Though the entries hold pictures, only their text should be duplicated, exactly and in full.

> PROVIDED INFORMATION
=====
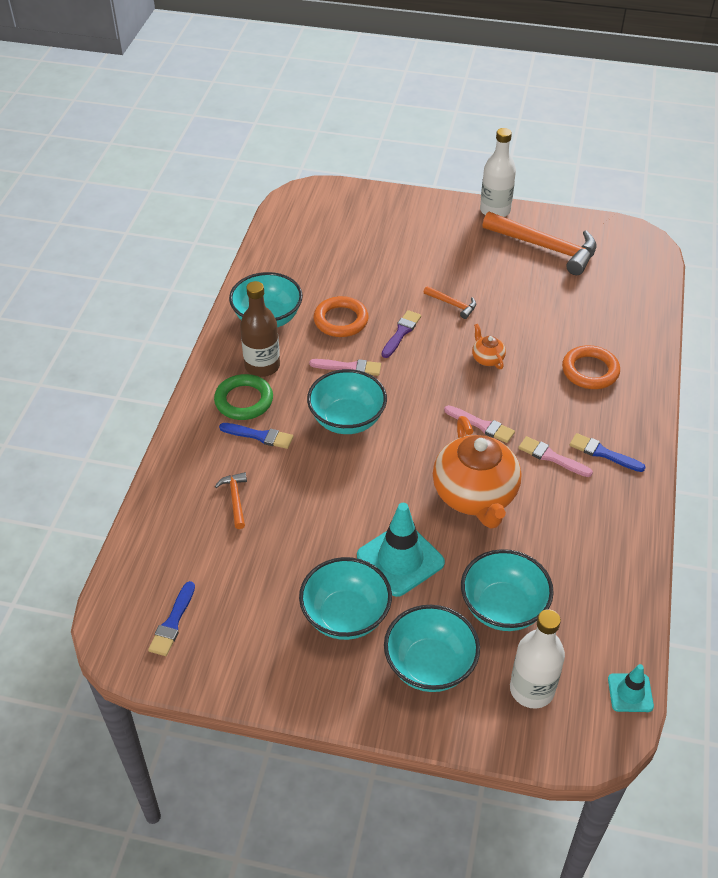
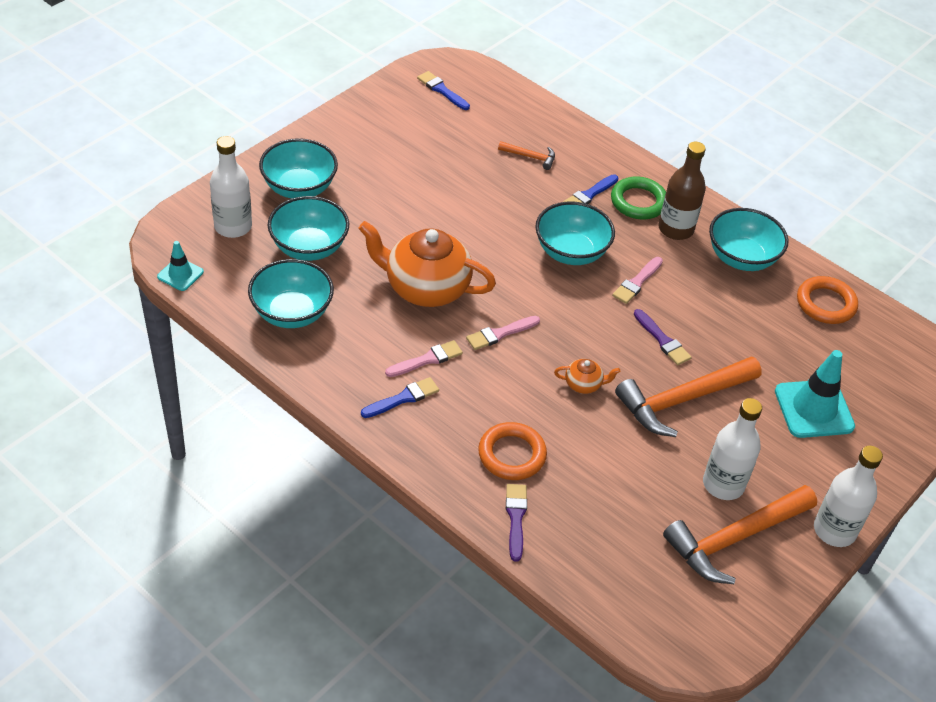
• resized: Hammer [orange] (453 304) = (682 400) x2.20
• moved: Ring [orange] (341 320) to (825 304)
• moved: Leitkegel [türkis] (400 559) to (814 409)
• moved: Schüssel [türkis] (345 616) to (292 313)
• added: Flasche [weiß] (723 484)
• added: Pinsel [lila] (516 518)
=====
> TASK ANSWER
• resized: Hammer [orange] (453 304) = (682 400) x2.20
• moved: Ring [orange] (341 320) to (825 304)
• moved: Leitkegel [türkis] (400 559) to (814 409)
• moved: Schüssel [türkis] (345 616) to (292 313)
• added: Flasche [weiß] (723 484)
• added: Pinsel [lila] (516 518)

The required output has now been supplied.